Some records

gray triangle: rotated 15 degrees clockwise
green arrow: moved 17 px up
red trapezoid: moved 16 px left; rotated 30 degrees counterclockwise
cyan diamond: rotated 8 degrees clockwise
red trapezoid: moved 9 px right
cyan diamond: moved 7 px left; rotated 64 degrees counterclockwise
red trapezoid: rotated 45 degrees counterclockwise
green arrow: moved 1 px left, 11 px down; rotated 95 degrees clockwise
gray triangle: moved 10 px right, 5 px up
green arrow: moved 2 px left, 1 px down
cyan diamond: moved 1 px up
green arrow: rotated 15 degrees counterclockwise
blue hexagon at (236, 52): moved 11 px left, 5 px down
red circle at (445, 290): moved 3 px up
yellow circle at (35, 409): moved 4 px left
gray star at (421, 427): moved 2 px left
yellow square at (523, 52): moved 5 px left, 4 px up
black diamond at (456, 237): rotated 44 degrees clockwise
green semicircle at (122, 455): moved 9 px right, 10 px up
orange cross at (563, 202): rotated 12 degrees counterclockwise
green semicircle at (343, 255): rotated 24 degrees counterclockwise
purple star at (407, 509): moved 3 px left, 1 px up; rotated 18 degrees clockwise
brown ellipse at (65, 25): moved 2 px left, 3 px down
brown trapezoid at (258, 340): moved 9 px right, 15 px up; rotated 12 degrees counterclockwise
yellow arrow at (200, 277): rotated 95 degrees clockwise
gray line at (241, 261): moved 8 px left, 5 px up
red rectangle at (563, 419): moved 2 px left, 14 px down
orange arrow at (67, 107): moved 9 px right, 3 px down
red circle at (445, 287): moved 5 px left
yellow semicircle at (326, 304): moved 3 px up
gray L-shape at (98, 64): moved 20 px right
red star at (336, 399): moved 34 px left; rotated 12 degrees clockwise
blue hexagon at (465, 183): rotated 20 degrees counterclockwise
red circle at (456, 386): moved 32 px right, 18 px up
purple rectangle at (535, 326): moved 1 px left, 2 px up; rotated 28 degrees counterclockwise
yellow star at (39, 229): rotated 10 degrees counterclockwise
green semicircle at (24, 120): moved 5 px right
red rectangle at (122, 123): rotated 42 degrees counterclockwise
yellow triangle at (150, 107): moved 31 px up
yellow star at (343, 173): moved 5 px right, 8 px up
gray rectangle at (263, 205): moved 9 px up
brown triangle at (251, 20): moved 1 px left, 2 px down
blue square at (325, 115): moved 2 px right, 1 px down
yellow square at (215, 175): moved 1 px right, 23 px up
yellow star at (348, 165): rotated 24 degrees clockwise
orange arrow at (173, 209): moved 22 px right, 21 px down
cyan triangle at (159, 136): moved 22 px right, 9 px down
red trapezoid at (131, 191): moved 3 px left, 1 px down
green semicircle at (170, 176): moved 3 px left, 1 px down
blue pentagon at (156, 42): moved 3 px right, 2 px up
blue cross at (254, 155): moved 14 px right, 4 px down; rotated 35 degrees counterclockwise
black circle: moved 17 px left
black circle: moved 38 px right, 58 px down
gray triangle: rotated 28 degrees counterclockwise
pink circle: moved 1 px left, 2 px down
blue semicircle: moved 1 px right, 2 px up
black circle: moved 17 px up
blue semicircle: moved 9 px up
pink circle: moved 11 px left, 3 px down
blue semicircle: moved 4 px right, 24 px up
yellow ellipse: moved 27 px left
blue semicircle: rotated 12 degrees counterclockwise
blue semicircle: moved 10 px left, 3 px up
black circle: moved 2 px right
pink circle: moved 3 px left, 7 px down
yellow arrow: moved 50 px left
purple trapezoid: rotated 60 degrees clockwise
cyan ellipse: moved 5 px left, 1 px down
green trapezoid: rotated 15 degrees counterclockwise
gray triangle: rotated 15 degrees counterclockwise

(STATED TASK): Repeat these entries line for line, without changing anything.

(THE COMPLETED TASK):
gray triangle: rotated 15 degrees clockwise
green arrow: moved 17 px up
red trapezoid: moved 16 px left; rotated 30 degrees counterclockwise
cyan diamond: rotated 8 degrees clockwise
red trapezoid: moved 9 px right
cyan diamond: moved 7 px left; rotated 64 degrees counterclockwise
red trapezoid: rotated 45 degrees counterclockwise
green arrow: moved 1 px left, 11 px down; rotated 95 degrees clockwise
gray triangle: moved 10 px right, 5 px up
green arrow: moved 2 px left, 1 px down
cyan diamond: moved 1 px up
green arrow: rotated 15 degrees counterclockwise
blue hexagon at (236, 52): moved 11 px left, 5 px down
red circle at (445, 290): moved 3 px up
yellow circle at (35, 409): moved 4 px left
gray star at (421, 427): moved 2 px left
yellow square at (523, 52): moved 5 px left, 4 px up
black diamond at (456, 237): rotated 44 degrees clockwise
green semicircle at (122, 455): moved 9 px right, 10 px up
orange cross at (563, 202): rotated 12 degrees counterclockwise
green semicircle at (343, 255): rotated 24 degrees counterclockwise
purple star at (407, 509): moved 3 px left, 1 px up; rotated 18 degrees clockwise
brown ellipse at (65, 25): moved 2 px left, 3 px down
brown trapezoid at (258, 340): moved 9 px right, 15 px up; rotated 12 degrees counterclockwise
yellow arrow at (200, 277): rotated 95 degrees clockwise
gray line at (241, 261): moved 8 px left, 5 px up
red rectangle at (563, 419): moved 2 px left, 14 px down
orange arrow at (67, 107): moved 9 px right, 3 px down
red circle at (445, 287): moved 5 px left
yellow semicircle at (326, 304): moved 3 px up
gray L-shape at (98, 64): moved 20 px right
red star at (336, 399): moved 34 px left; rotated 12 degrees clockwise
blue hexagon at (465, 183): rotated 20 degrees counterclockwise
red circle at (456, 386): moved 32 px right, 18 px up
purple rectangle at (535, 326): moved 1 px left, 2 px up; rotated 28 degrees counterclockwise
yellow star at (39, 229): rotated 10 degrees counterclockwise
green semicircle at (24, 120): moved 5 px right
red rectangle at (122, 123): rotated 42 degrees counterclockwise
yellow triangle at (150, 107): moved 31 px up
yellow star at (343, 173): moved 5 px right, 8 px up
gray rectangle at (263, 205): moved 9 px up
brown triangle at (251, 20): moved 1 px left, 2 px down
blue square at (325, 115): moved 2 px right, 1 px down
yellow square at (215, 175): moved 1 px right, 23 px up
yellow star at (348, 165): rotated 24 degrees clockwise
orange arrow at (173, 209): moved 22 px right, 21 px down
cyan triangle at (159, 136): moved 22 px right, 9 px down
red trapezoid at (131, 191): moved 3 px left, 1 px down
green semicircle at (170, 176): moved 3 px left, 1 px down
blue pentagon at (156, 42): moved 3 px right, 2 px up
blue cross at (254, 155): moved 14 px right, 4 px down; rotated 35 degrees counterclockwise
black circle: moved 17 px left
black circle: moved 38 px right, 58 px down
gray triangle: rotated 28 degrees counterclockwise
pink circle: moved 1 px left, 2 px down
blue semicircle: moved 1 px right, 2 px up
black circle: moved 17 px up
blue semicircle: moved 9 px up
pink circle: moved 11 px left, 3 px down
blue semicircle: moved 4 px right, 24 px up
yellow ellipse: moved 27 px left
blue semicircle: rotated 12 degrees counterclockwise
blue semicircle: moved 10 px left, 3 px up
black circle: moved 2 px right
pink circle: moved 3 px left, 7 px down
yellow arrow: moved 50 px left
purple trapezoid: rotated 60 degrees clockwise
cyan ellipse: moved 5 px left, 1 px down
green trapezoid: rotated 15 degrees counterclockwise
gray triangle: rotated 15 degrees counterclockwise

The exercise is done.